# DATA LISTING

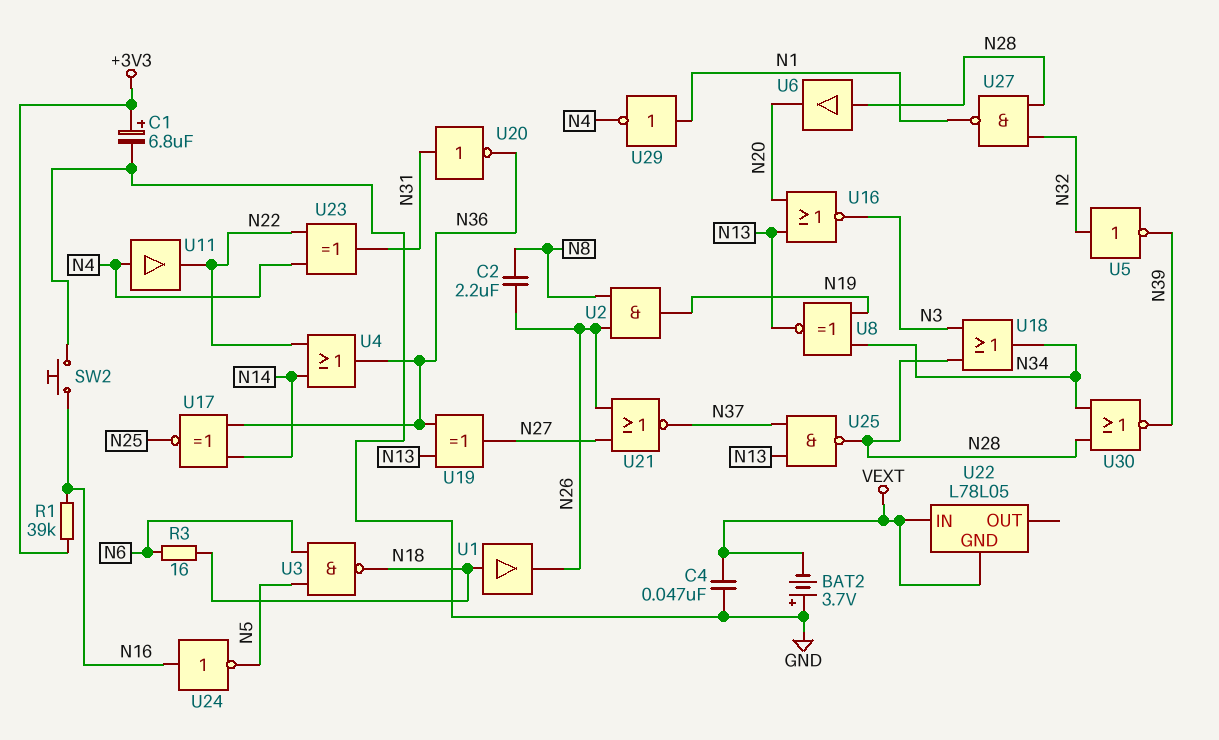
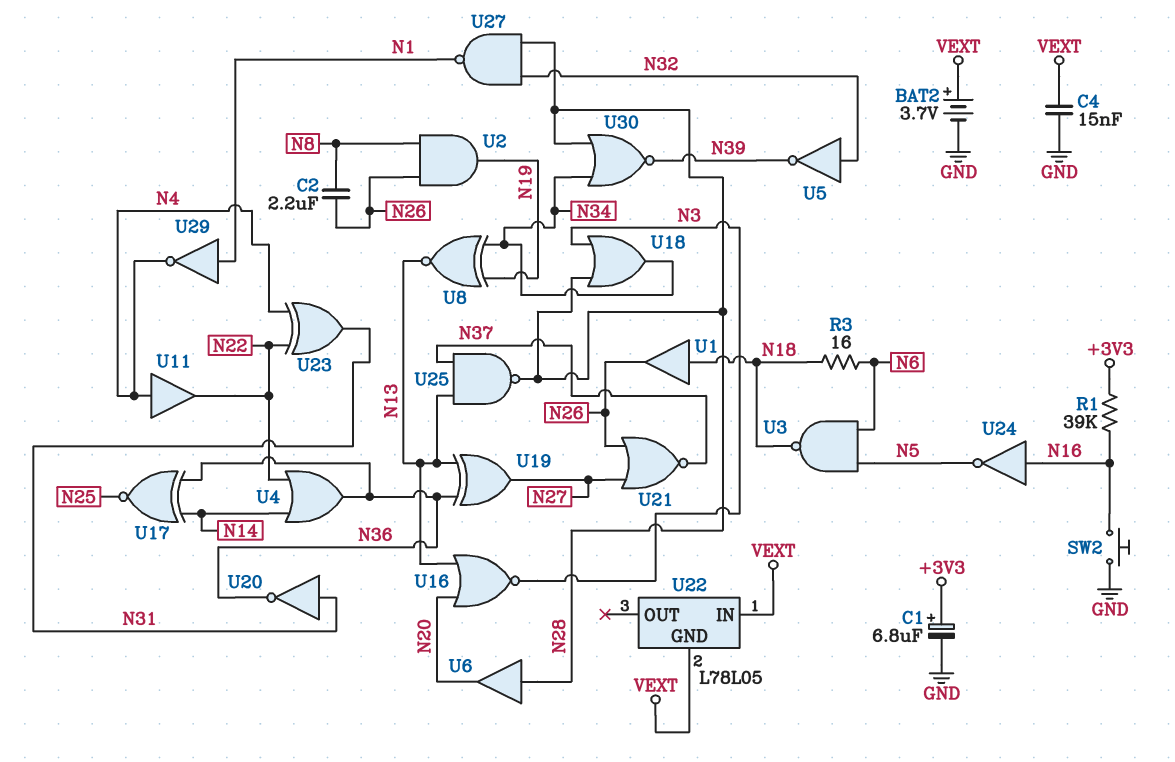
BAT2: 3.7V (plus GND, minus VEXT) -> 3.7V (plus VEXT, minus GND)
C4: 47nF (GND, VEXT) -> 15nF (GND, VEXT)

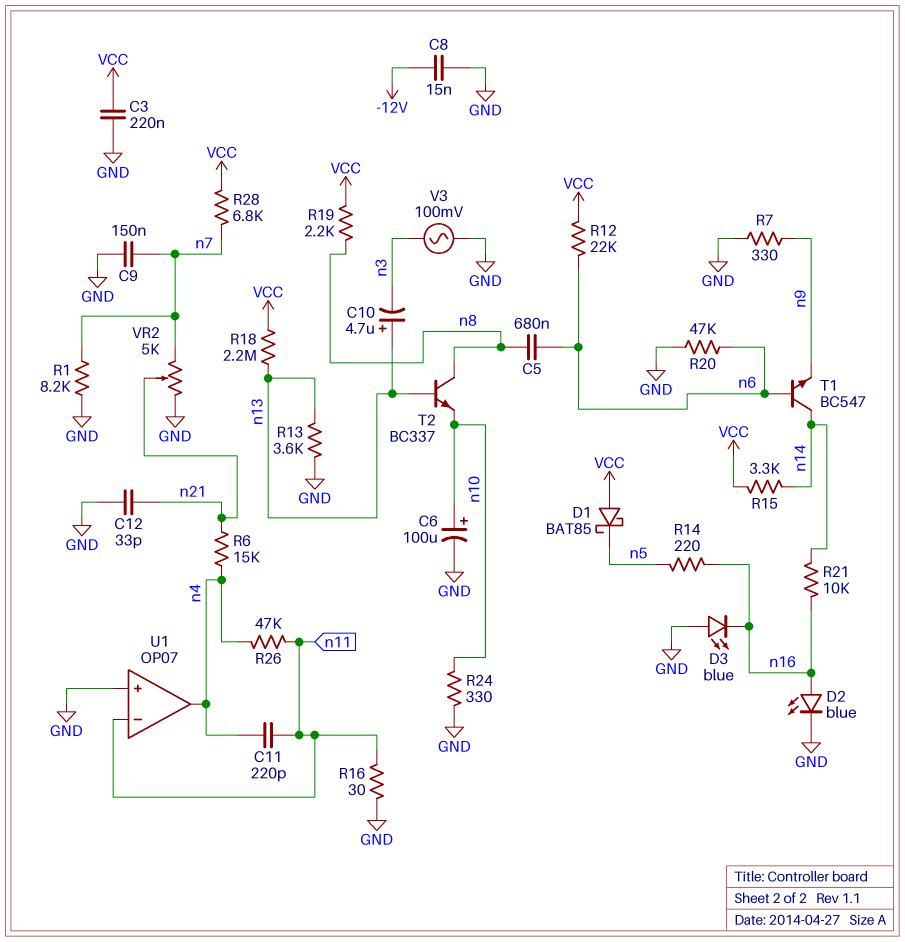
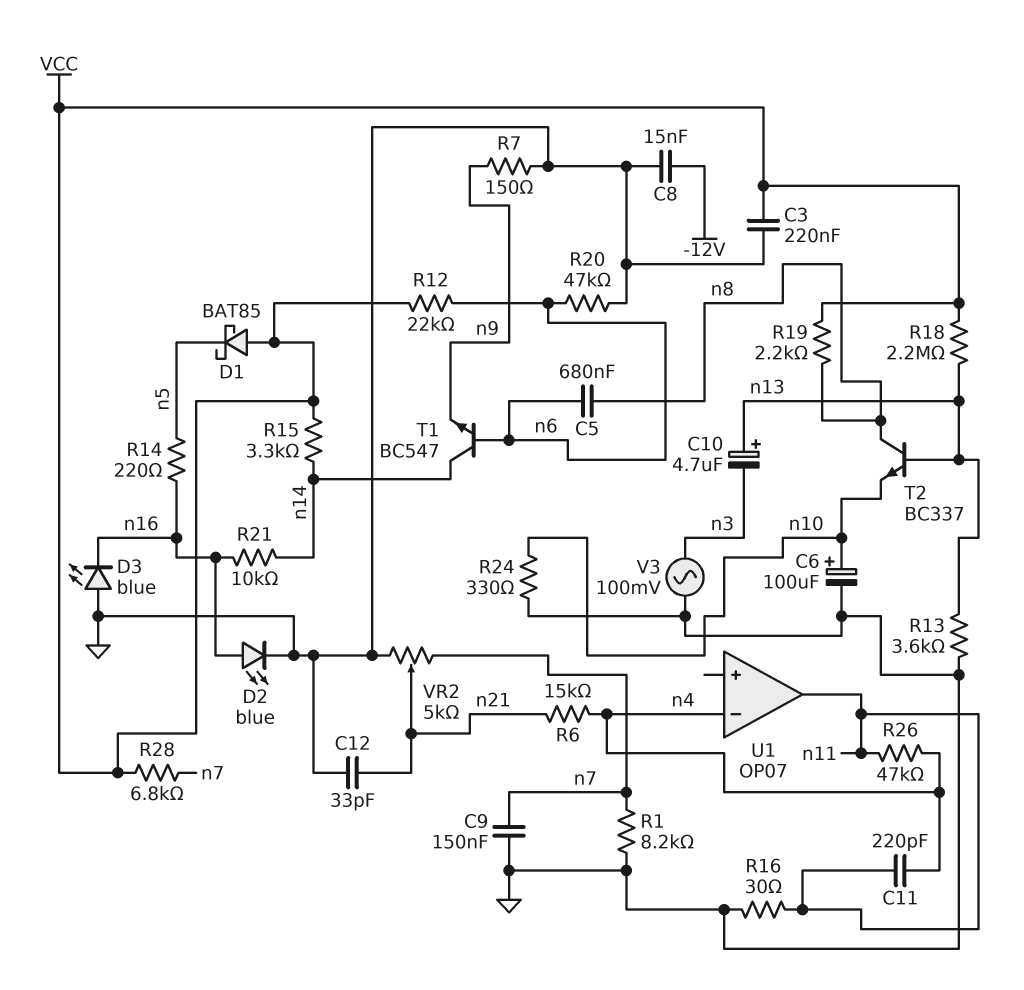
R7: 330 (GND, n9) -> 150 (GND, n9)
U1 pin in+: GND -> none
U1 pin in-: n11 -> n4
U1 pin out: n4 -> n11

# WORK INSTRUCTIONS
From the records above, return each line that has the string "VEXT".

# ANSWER SECTION
BAT2: 3.7V (plus GND, minus VEXT) -> 3.7V (plus VEXT, minus GND)
C4: 47nF (GND, VEXT) -> 15nF (GND, VEXT)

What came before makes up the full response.